(Your instructions):
Write out exactly, and only, the lines from the one containing "pink brick D3:E3" through the last line of the listing below.

(Beginning of Given information)

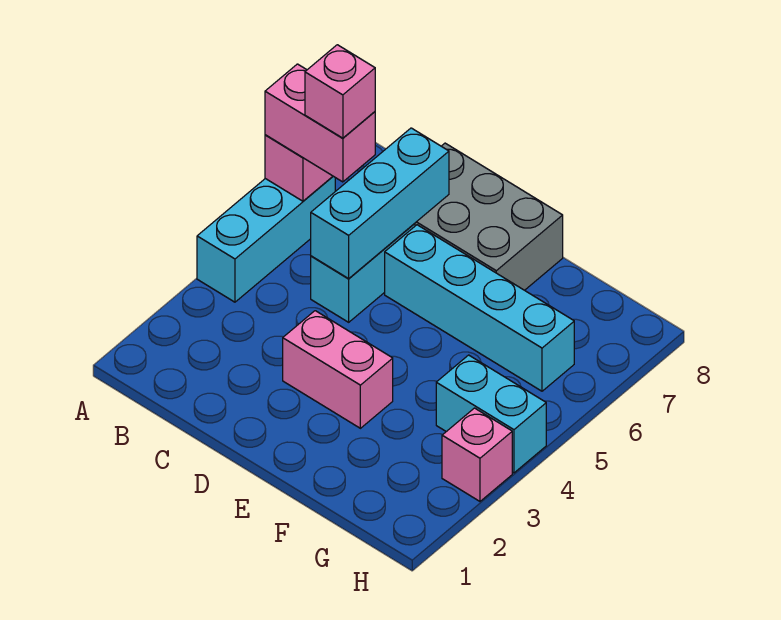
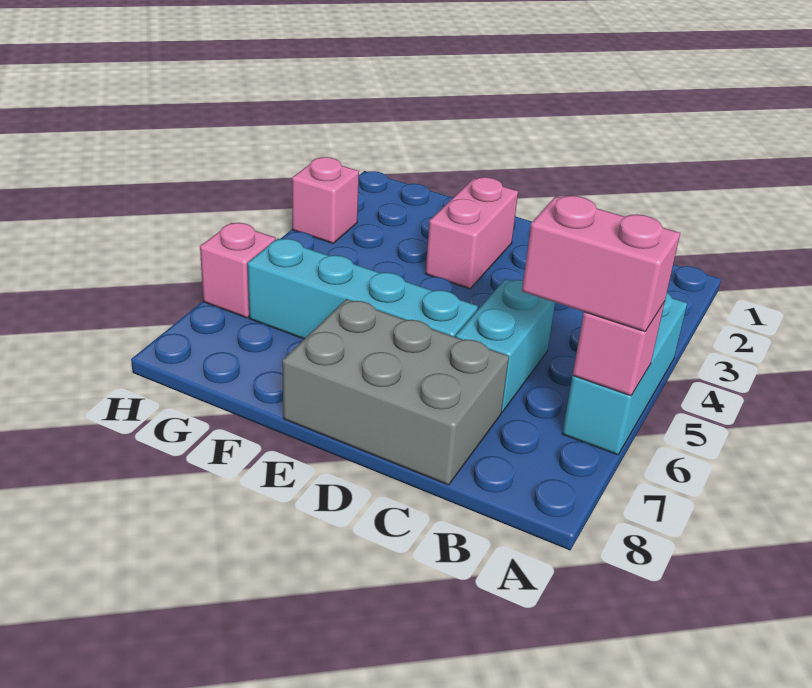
pink brick B6 level 4 -> pink brick H6 level 1
cyan brick C5:C7 level 2 -> none
pink brick D3:E3 level 1 -> pink brick E2:E3 level 1
cyan brick G4:H4 level 1 -> none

(End of Given information)

(Reply):
pink brick D3:E3 level 1 -> pink brick E2:E3 level 1
cyan brick G4:H4 level 1 -> none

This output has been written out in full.